───── Supplied entries ─────

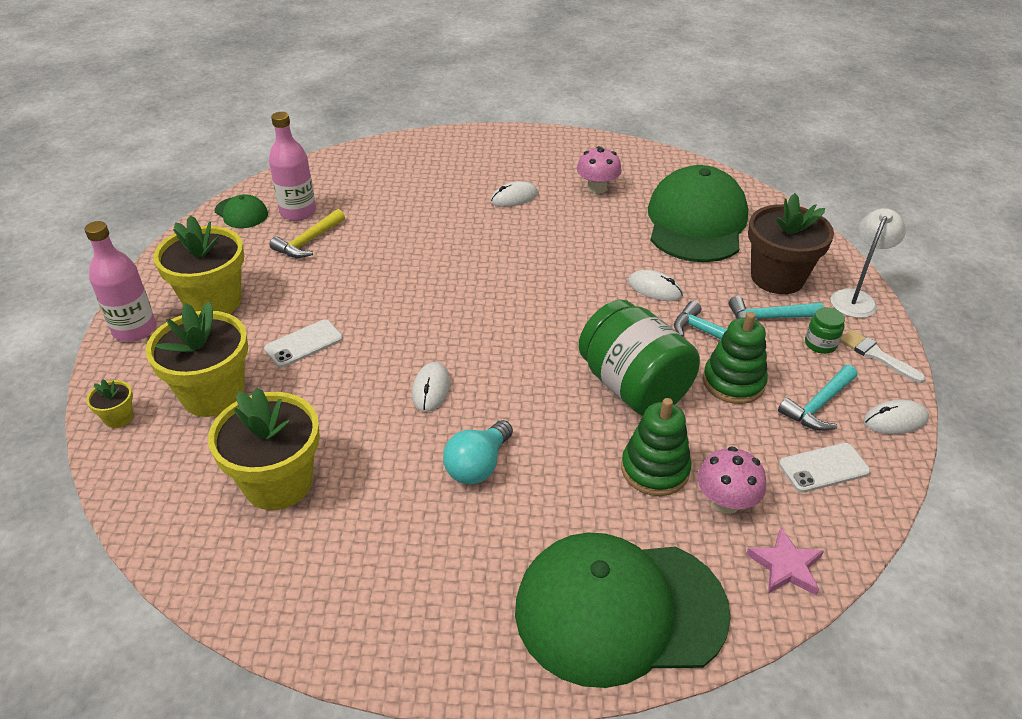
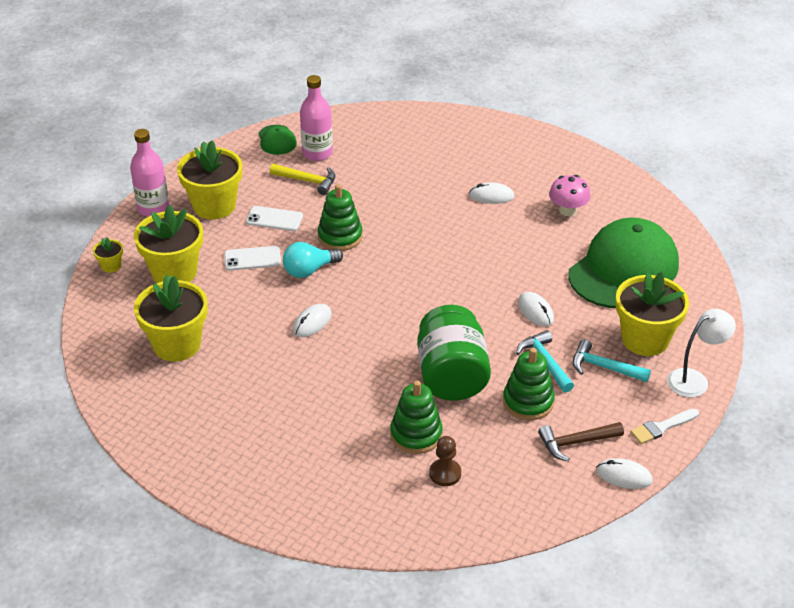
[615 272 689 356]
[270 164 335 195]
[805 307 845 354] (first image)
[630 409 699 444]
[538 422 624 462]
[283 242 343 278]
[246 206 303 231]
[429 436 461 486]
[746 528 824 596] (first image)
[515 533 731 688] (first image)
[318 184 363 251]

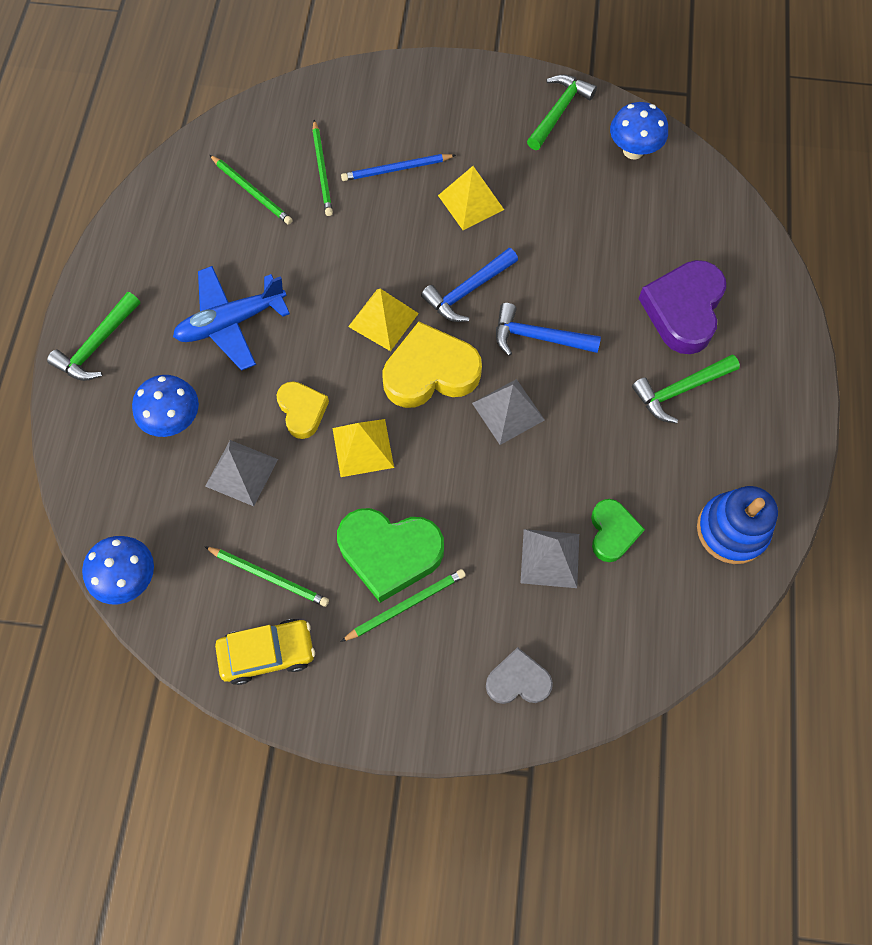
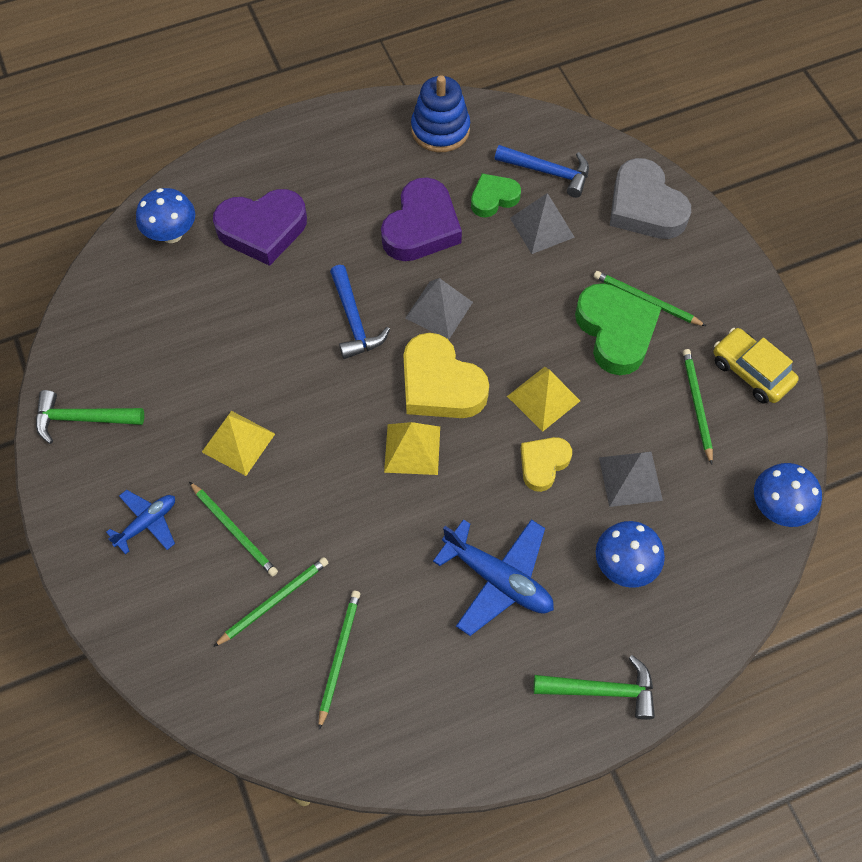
[136 188 195 243]
[189 482 278 577]
[495 145 589 198]
[632 354 740 423] (first image)
[610 158 691 239]
[381 177 462 261]
[106 490 175 555]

─────

* Problem
Output each of the lines above exactly, apart from the images.

* Written solution
[615 272 689 356]
[270 164 335 195]
[805 307 845 354] (first image)
[630 409 699 444]
[538 422 624 462]
[283 242 343 278]
[246 206 303 231]
[429 436 461 486]
[746 528 824 596] (first image)
[515 533 731 688] (first image)
[318 184 363 251]

[136 188 195 243]
[189 482 278 577]
[495 145 589 198]
[632 354 740 423] (first image)
[610 158 691 239]
[381 177 462 261]
[106 490 175 555]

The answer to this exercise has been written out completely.